All lines from the one that contains "orange arrow: (78, 883)" through the final line of the entries must be repeated exactly. No other lines belong in the output.

#### Given entries

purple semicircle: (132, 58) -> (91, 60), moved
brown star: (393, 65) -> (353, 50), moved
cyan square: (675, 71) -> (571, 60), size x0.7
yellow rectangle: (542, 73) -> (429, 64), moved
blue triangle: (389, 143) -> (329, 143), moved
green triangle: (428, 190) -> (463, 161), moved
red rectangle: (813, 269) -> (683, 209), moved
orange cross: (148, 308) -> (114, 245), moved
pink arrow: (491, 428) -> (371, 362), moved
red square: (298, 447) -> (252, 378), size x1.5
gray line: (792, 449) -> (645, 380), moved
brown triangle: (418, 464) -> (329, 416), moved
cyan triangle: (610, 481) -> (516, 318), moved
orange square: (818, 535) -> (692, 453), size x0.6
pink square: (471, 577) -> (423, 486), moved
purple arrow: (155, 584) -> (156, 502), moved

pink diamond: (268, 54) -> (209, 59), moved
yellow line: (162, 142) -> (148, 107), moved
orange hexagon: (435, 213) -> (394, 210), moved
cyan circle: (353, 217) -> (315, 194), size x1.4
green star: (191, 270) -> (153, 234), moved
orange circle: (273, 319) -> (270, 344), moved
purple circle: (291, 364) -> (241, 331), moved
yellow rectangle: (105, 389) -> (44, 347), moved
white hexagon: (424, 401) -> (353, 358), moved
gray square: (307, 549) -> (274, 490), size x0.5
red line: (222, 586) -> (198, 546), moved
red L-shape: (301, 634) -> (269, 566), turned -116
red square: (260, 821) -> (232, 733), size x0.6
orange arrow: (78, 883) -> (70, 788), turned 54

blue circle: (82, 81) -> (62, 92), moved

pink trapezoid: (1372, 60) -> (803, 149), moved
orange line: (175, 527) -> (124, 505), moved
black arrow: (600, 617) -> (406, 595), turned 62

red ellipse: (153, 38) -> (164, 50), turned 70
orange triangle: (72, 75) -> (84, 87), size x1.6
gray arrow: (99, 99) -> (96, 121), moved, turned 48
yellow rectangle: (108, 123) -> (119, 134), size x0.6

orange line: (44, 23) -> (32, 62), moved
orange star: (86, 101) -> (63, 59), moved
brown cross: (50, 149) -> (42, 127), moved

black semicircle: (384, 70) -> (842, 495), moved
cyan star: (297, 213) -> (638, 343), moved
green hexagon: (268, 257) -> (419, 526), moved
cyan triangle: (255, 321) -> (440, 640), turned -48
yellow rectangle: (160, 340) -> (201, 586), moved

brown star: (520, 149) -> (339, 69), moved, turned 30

########

● **Answer to this exercise**
orange arrow: (78, 883) -> (70, 788), turned 54

blue circle: (82, 81) -> (62, 92), moved

pink trapezoid: (1372, 60) -> (803, 149), moved
orange line: (175, 527) -> (124, 505), moved
black arrow: (600, 617) -> (406, 595), turned 62

red ellipse: (153, 38) -> (164, 50), turned 70
orange triangle: (72, 75) -> (84, 87), size x1.6
gray arrow: (99, 99) -> (96, 121), moved, turned 48
yellow rectangle: (108, 123) -> (119, 134), size x0.6

orange line: (44, 23) -> (32, 62), moved
orange star: (86, 101) -> (63, 59), moved
brown cross: (50, 149) -> (42, 127), moved

black semicircle: (384, 70) -> (842, 495), moved
cyan star: (297, 213) -> (638, 343), moved
green hexagon: (268, 257) -> (419, 526), moved
cyan triangle: (255, 321) -> (440, 640), turned -48
yellow rectangle: (160, 340) -> (201, 586), moved

brown star: (520, 149) -> (339, 69), moved, turned 30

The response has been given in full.